• _Task instructions_
Leaving out the pictures, write the following records exactly as they read.

• _Collected data_
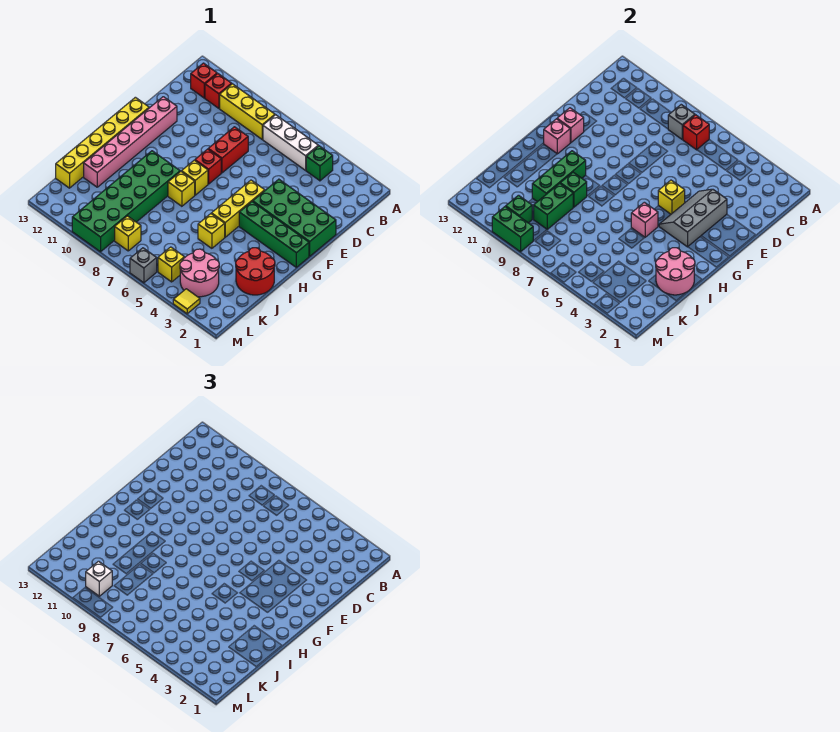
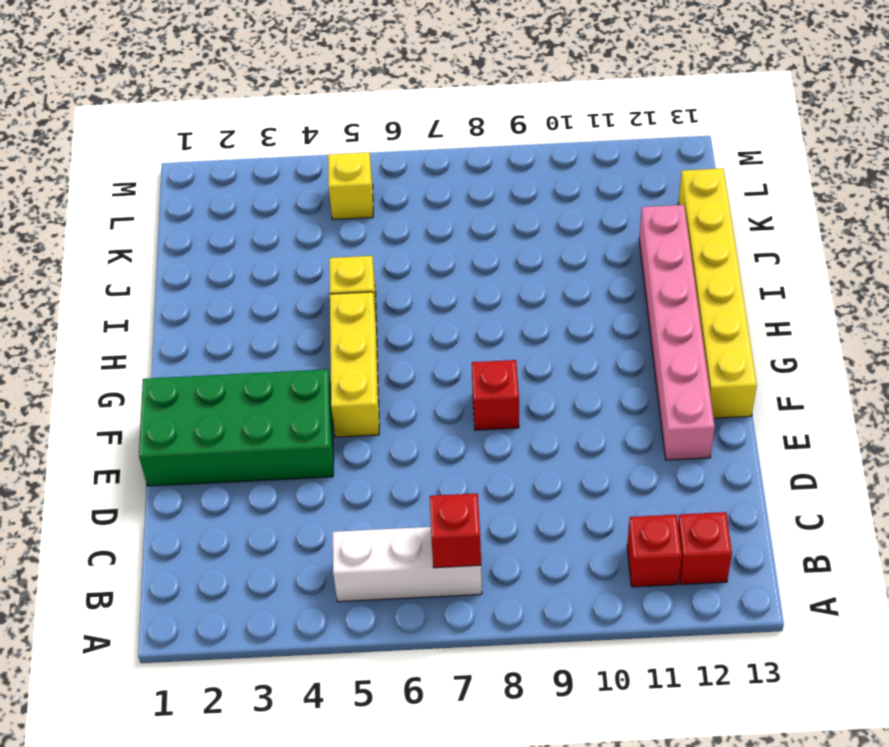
none -> green brick B4 level 1
none -> yellow brick B8:B10 level 1
none -> red brick D8:E8 level 1
none -> green brick G1:G4 level 1

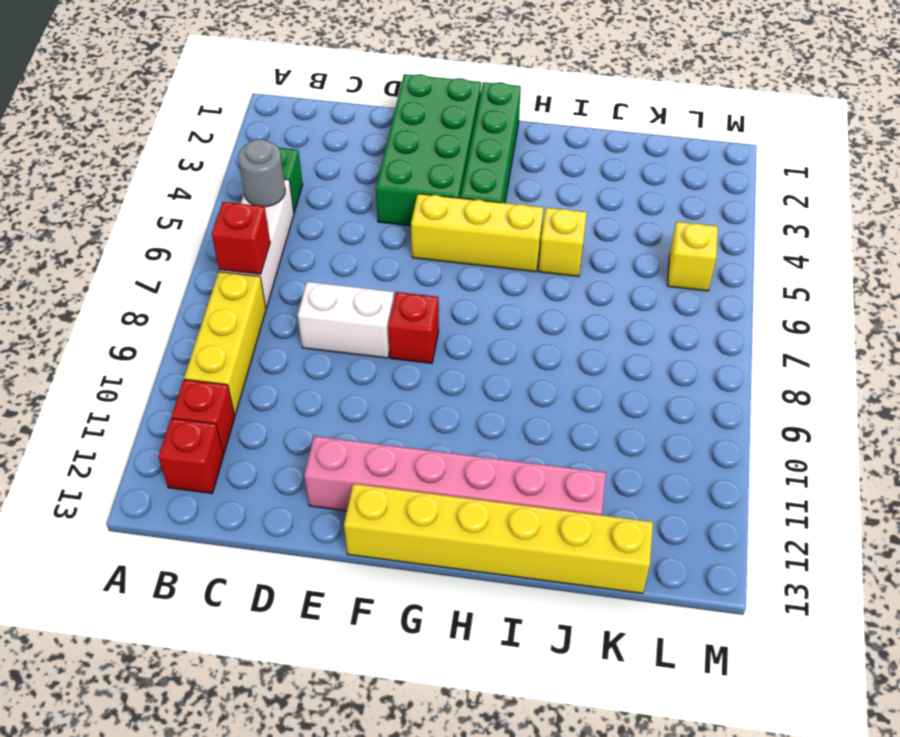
grey round brick B5 level 2 -> none
white brick D8:E8 level 1 -> red brick D8:E8 level 1
none -> yellow brick G8 level 1
none -> yellow brick H8 level 1
none -> green brick H9:M10 level 1
none -> red round brick I1:J2 level 1

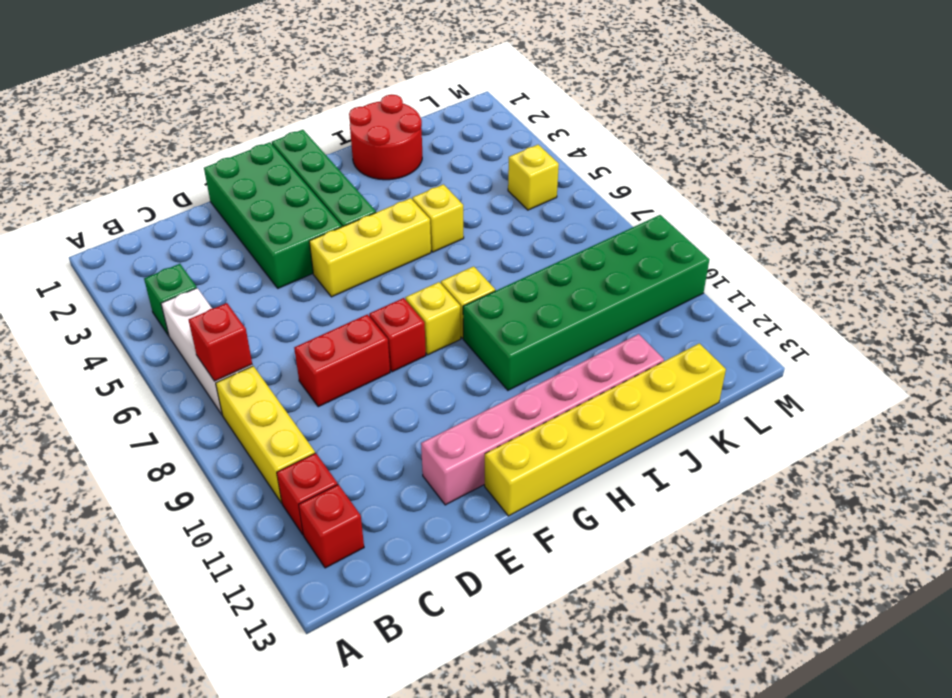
none -> pink round brick K3:L4 level 1
none -> yellow brick L8 level 1
none -> yellow tile M3 level 1
none -> grey brick M6 level 1

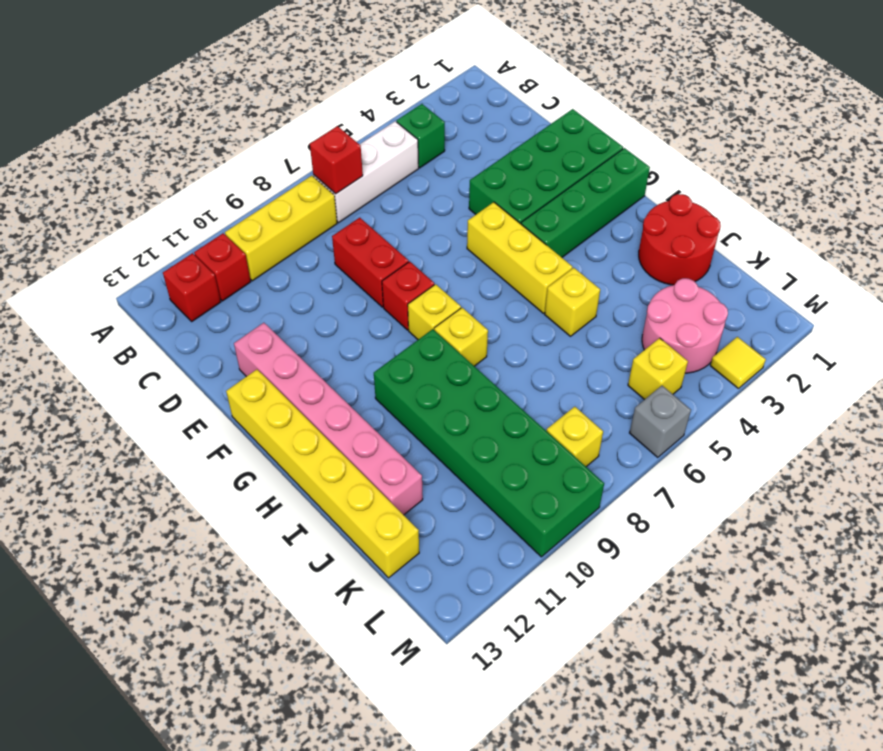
none -> grey brick B8 level 2
none -> grey slope E3:G4 level 2 top 3
none -> yellow brick F5 level 2
none -> pink brick F12 level 2

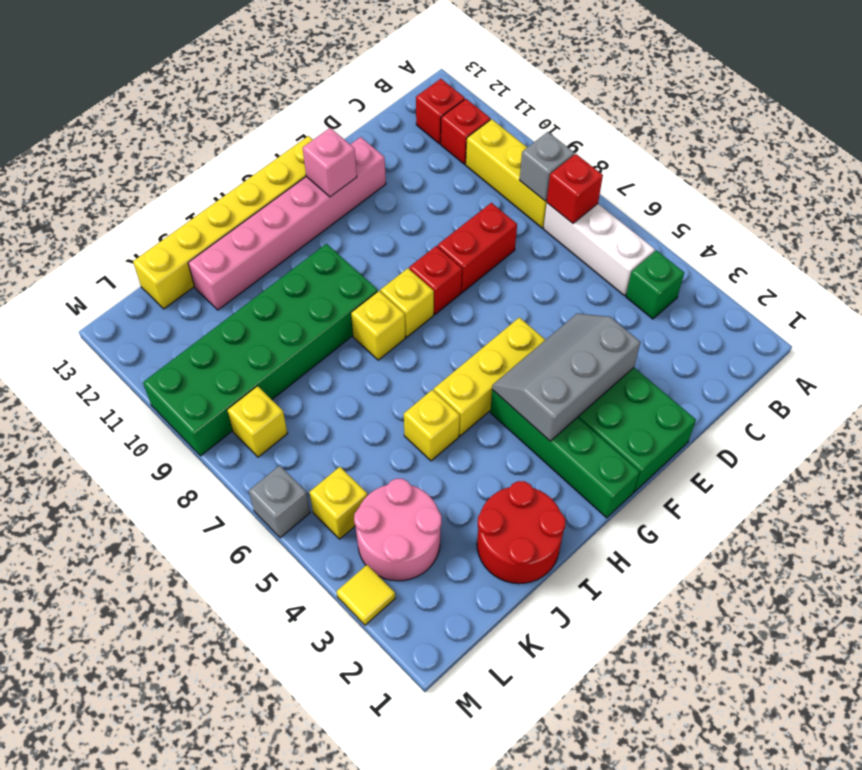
none -> yellow brick F5 level 2
none -> pink brick G12 level 2
none -> pink brick H5 level 2
none -> green brick H10:J10 level 2

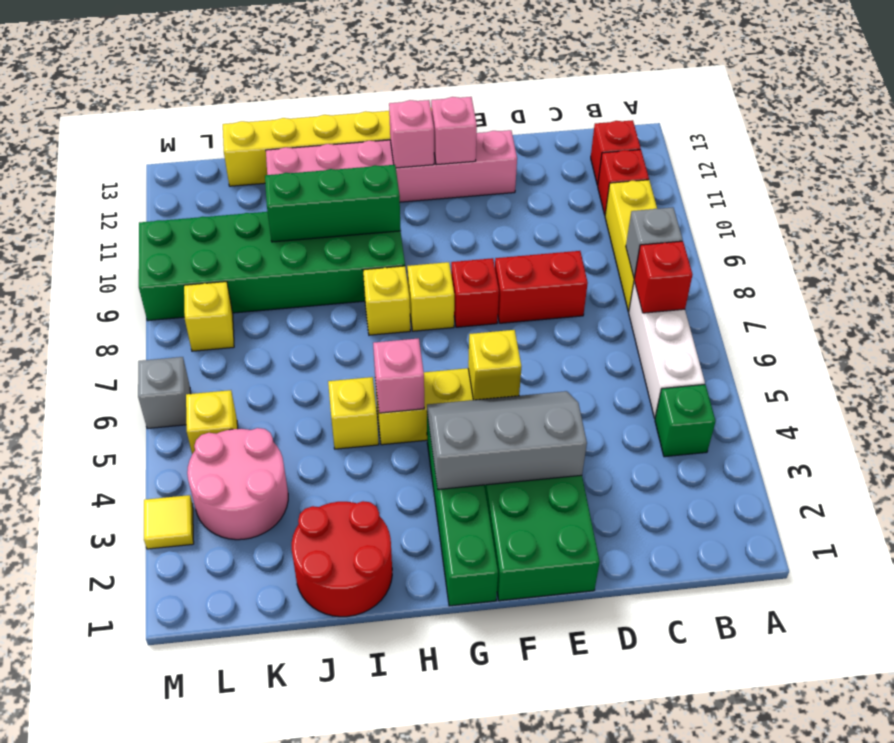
none -> pink round brick I1:J2 level 2
none -> green brick I9 level 2
none -> green brick J9:K9 level 2
none -> green brick L10 level 2

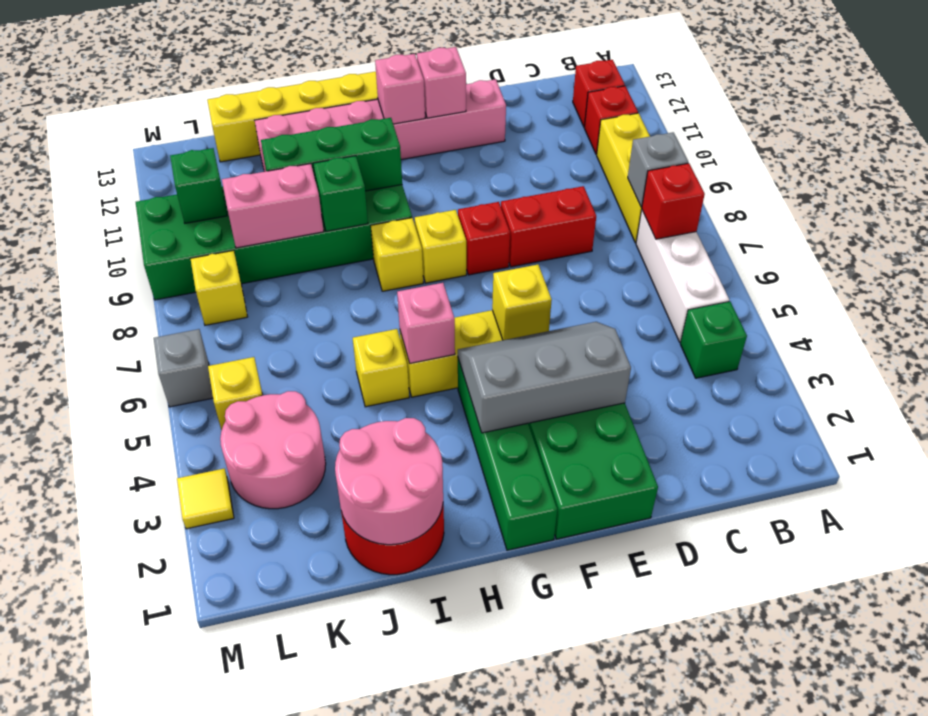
pink brick J9:K9 level 2 -> green brick J9:K9 level 2
none -> green brick M9:M10 level 2
none -> white brick L10 level 3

• _Solution_
none -> green brick B4 level 1
none -> yellow brick B8:B10 level 1
none -> red brick D8:E8 level 1
none -> green brick G1:G4 level 1

grey round brick B5 level 2 -> none
white brick D8:E8 level 1 -> red brick D8:E8 level 1
none -> yellow brick G8 level 1
none -> yellow brick H8 level 1
none -> green brick H9:M10 level 1
none -> red round brick I1:J2 level 1

none -> pink round brick K3:L4 level 1
none -> yellow brick L8 level 1
none -> yellow tile M3 level 1
none -> grey brick M6 level 1

none -> grey brick B8 level 2
none -> grey slope E3:G4 level 2 top 3
none -> yellow brick F5 level 2
none -> pink brick F12 level 2

none -> yellow brick F5 level 2
none -> pink brick G12 level 2
none -> pink brick H5 level 2
none -> green brick H10:J10 level 2

none -> pink round brick I1:J2 level 2
none -> green brick I9 level 2
none -> green brick J9:K9 level 2
none -> green brick L10 level 2

pink brick J9:K9 level 2 -> green brick J9:K9 level 2
none -> green brick M9:M10 level 2
none -> white brick L10 level 3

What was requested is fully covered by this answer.